▶ **Data excerpts**
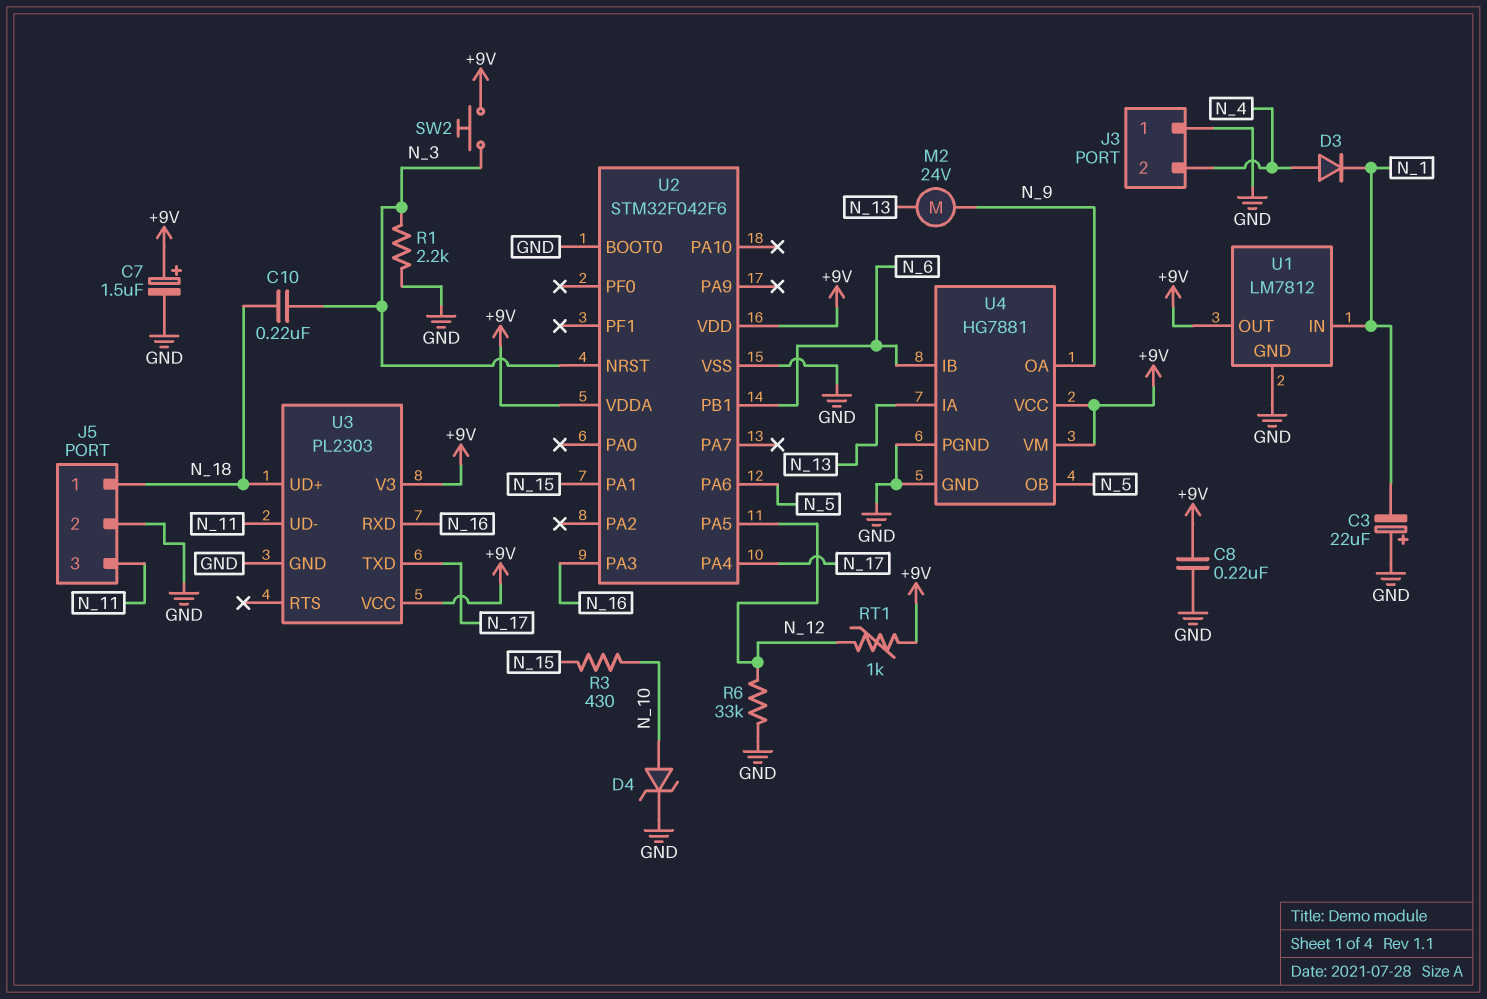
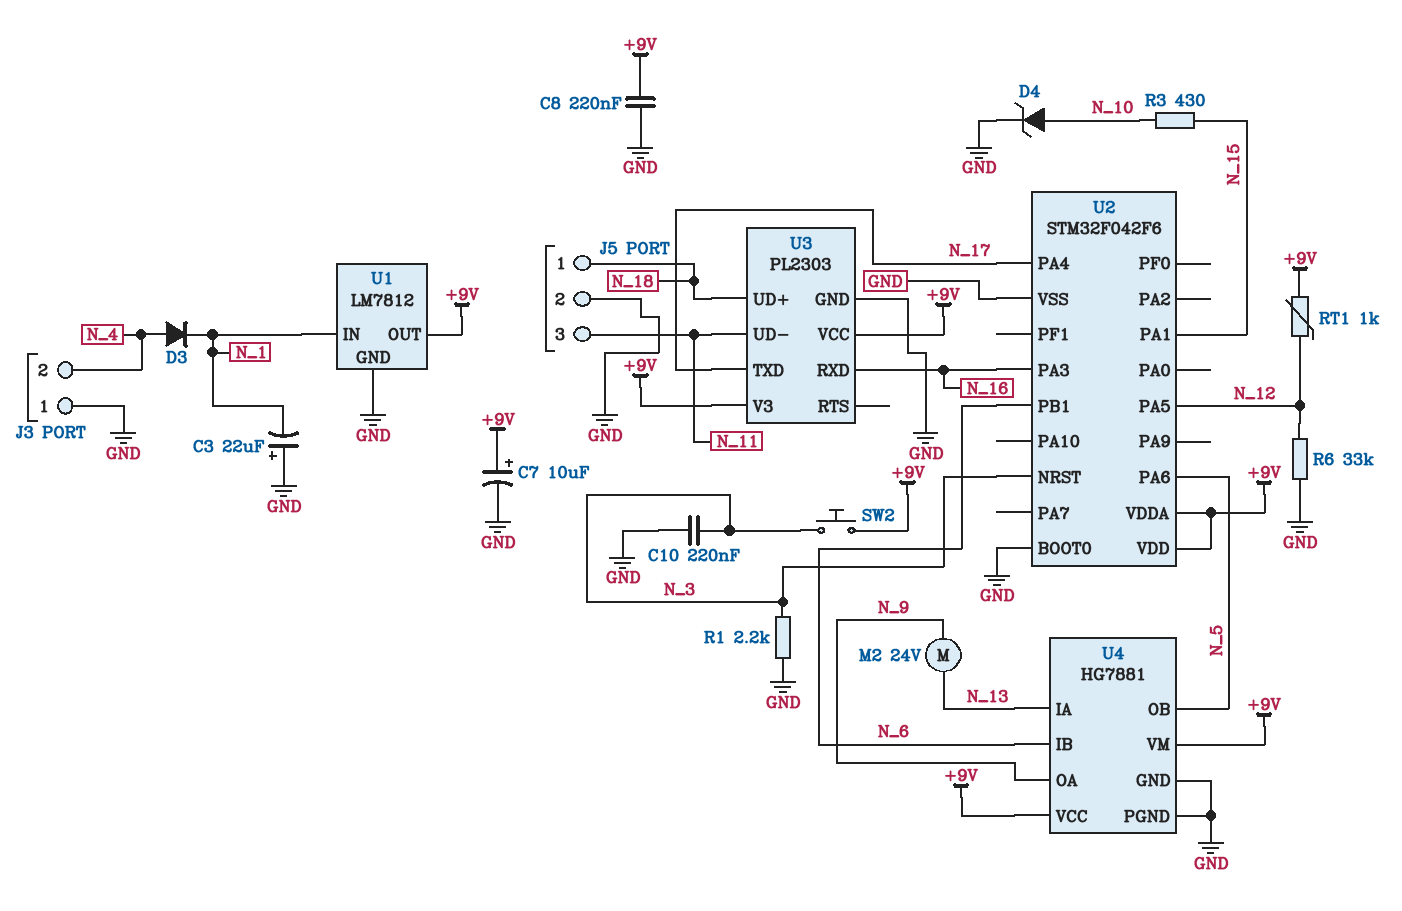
C7: 1.5uF (plus +9V, minus GND) -> 10uF (plus +9V, minus GND)
C10: 220nF (N_3, N_18) -> 220nF (GND, N_3)

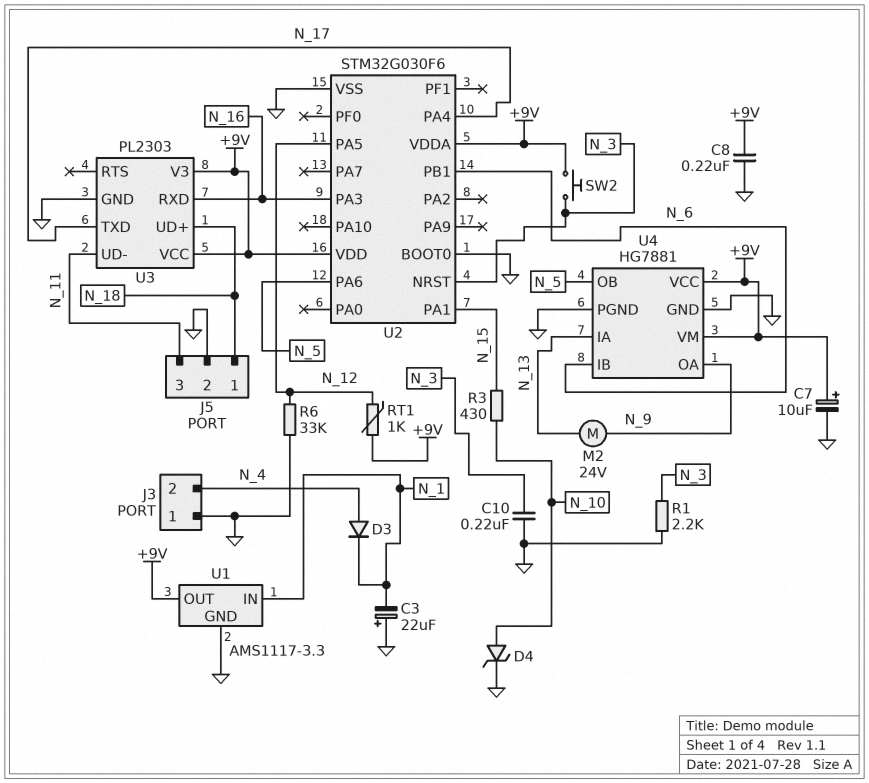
U1: LM7812 -> AMS1117-3.3
U2: STM32F042F6 -> STM32G030F6

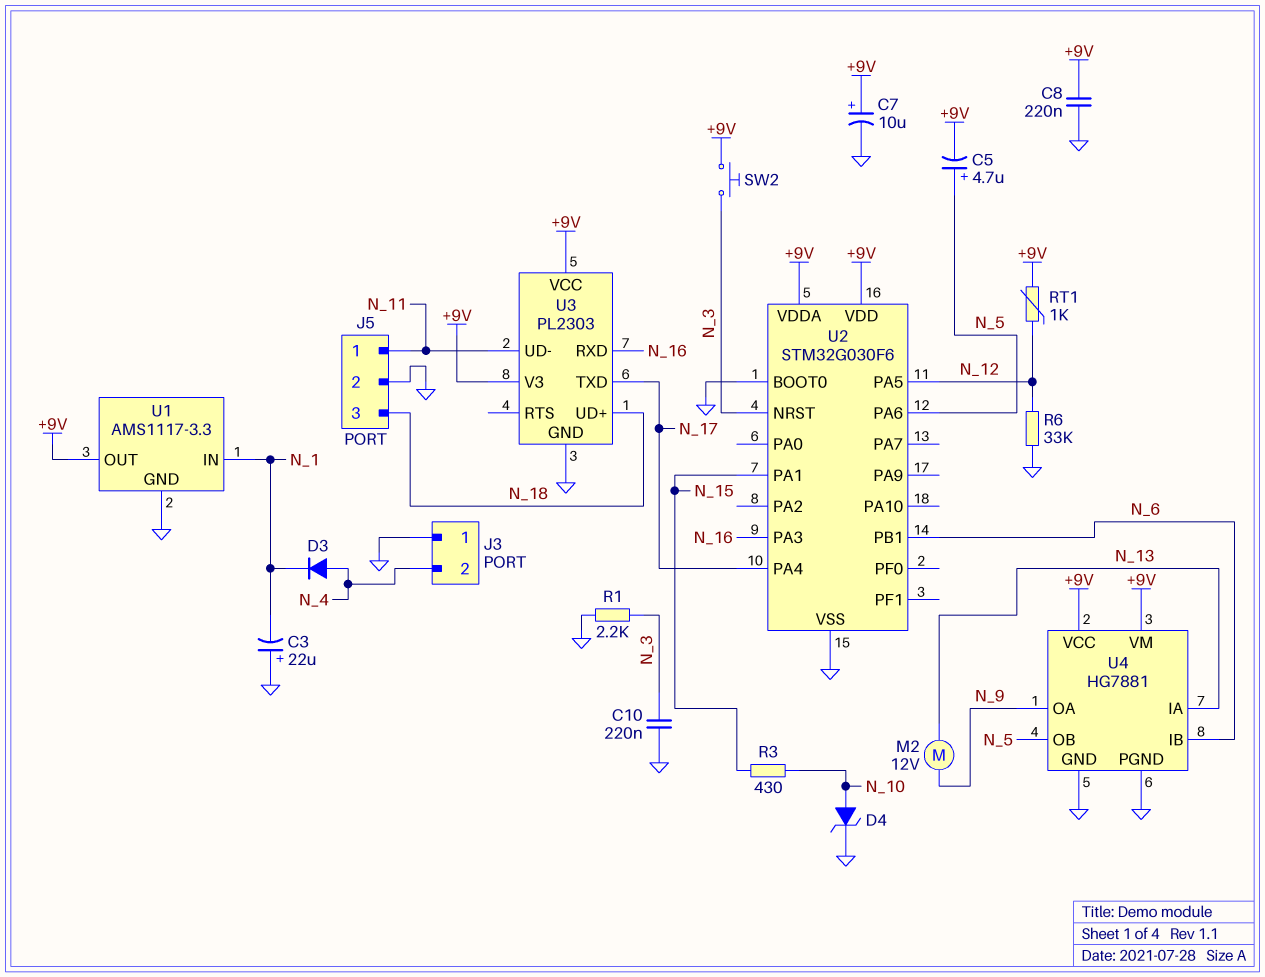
C5: none -> 4.7uF (plus N_5, minus +9V)
J5 pin 1: N_18 -> N_11
J5 pin 3: N_11 -> N_18
M2: motor 24V (N_9, N_13) -> motor 12V (N_9, N_13)

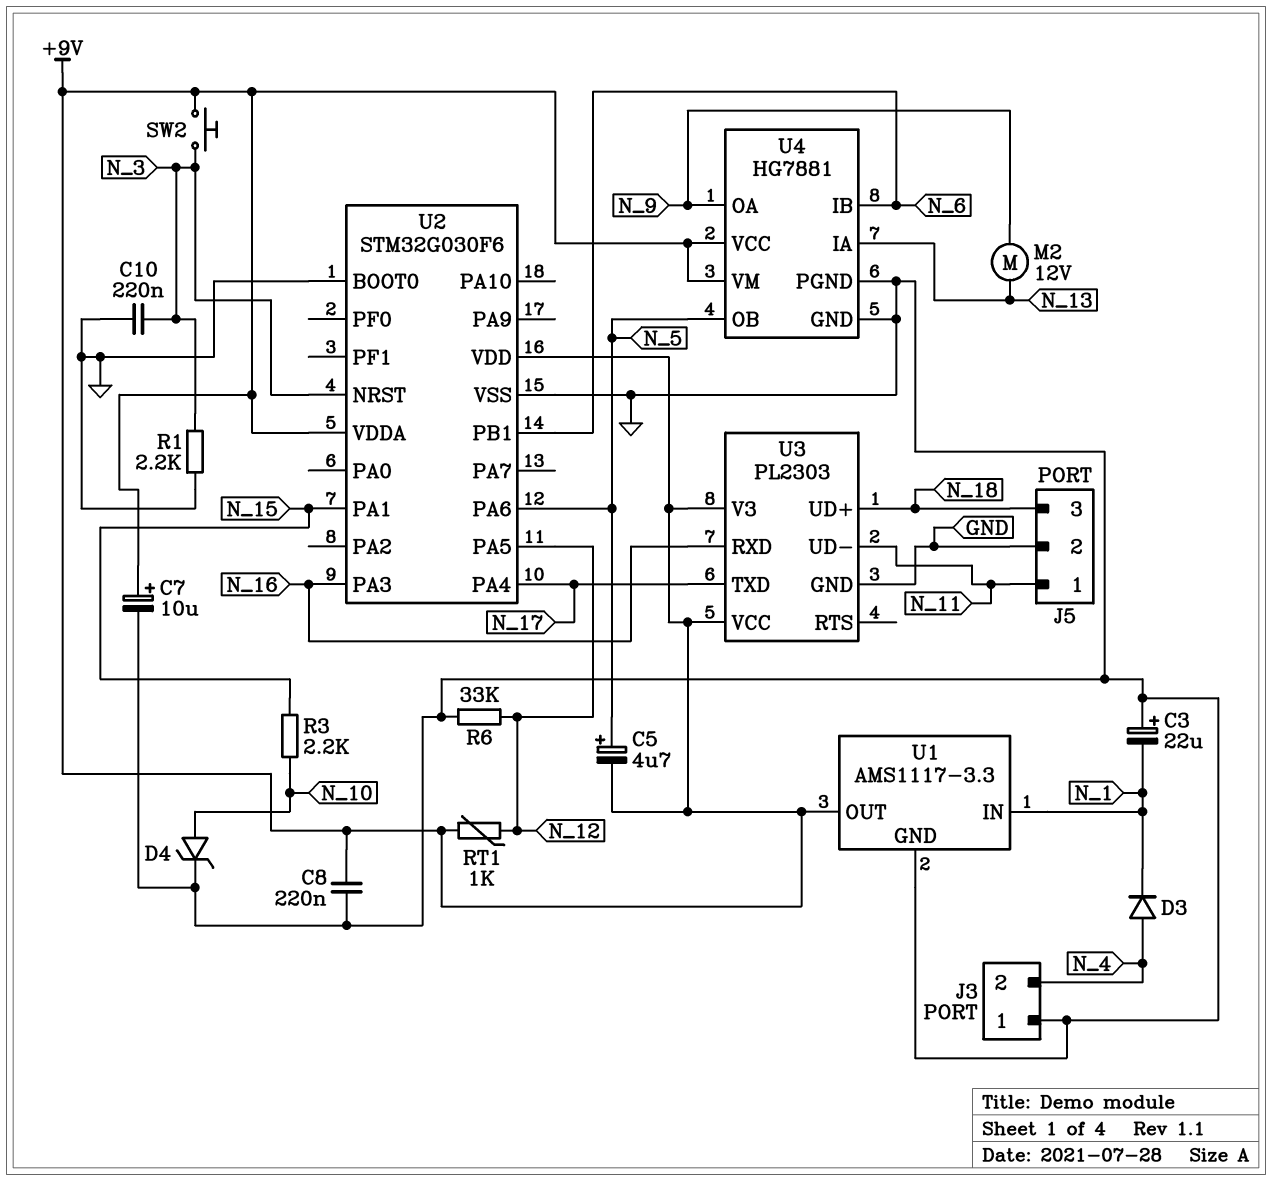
R3: 430 (N_10, N_15) -> 2.2k (N_10, N_15)

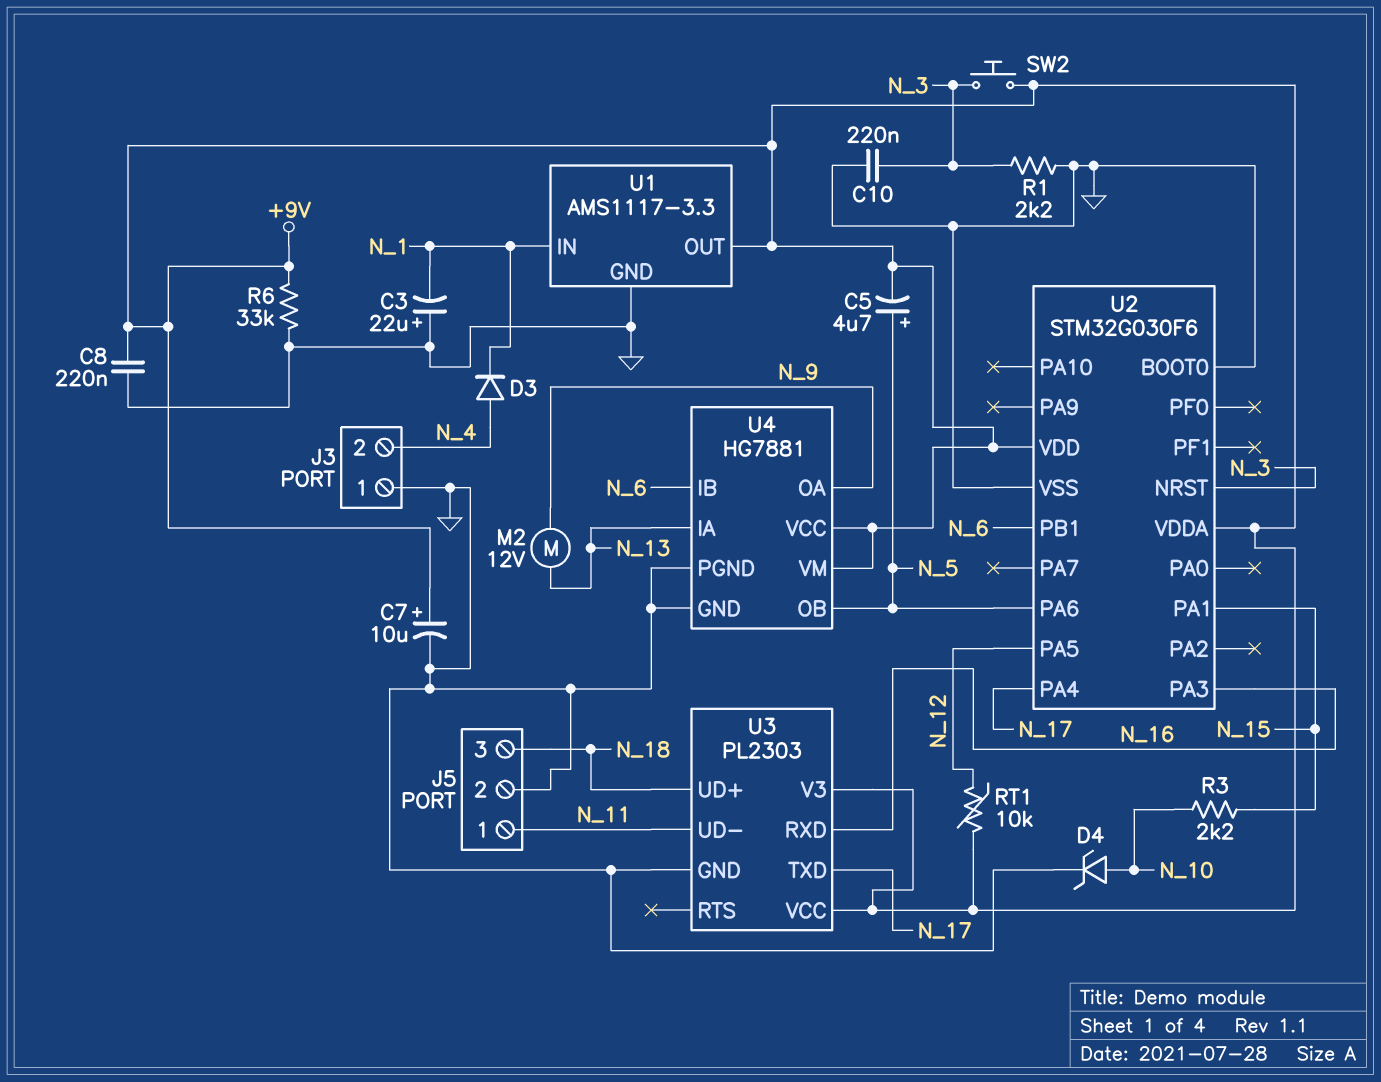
R6: 33k (GND, N_12) -> 33k (+9V, GND)
RT1: 1k (+9V, N_12) -> 10k (+9V, N_12)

▶ **What to do**
Could you return the listing above exactly, minus its pictures?

▶ **Task output**
C7: 1.5uF (plus +9V, minus GND) -> 10uF (plus +9V, minus GND)
C10: 220nF (N_3, N_18) -> 220nF (GND, N_3)

U1: LM7812 -> AMS1117-3.3
U2: STM32F042F6 -> STM32G030F6

C5: none -> 4.7uF (plus N_5, minus +9V)
J5 pin 1: N_18 -> N_11
J5 pin 3: N_11 -> N_18
M2: motor 24V (N_9, N_13) -> motor 12V (N_9, N_13)

R3: 430 (N_10, N_15) -> 2.2k (N_10, N_15)

R6: 33k (GND, N_12) -> 33k (+9V, GND)
RT1: 1k (+9V, N_12) -> 10k (+9V, N_12)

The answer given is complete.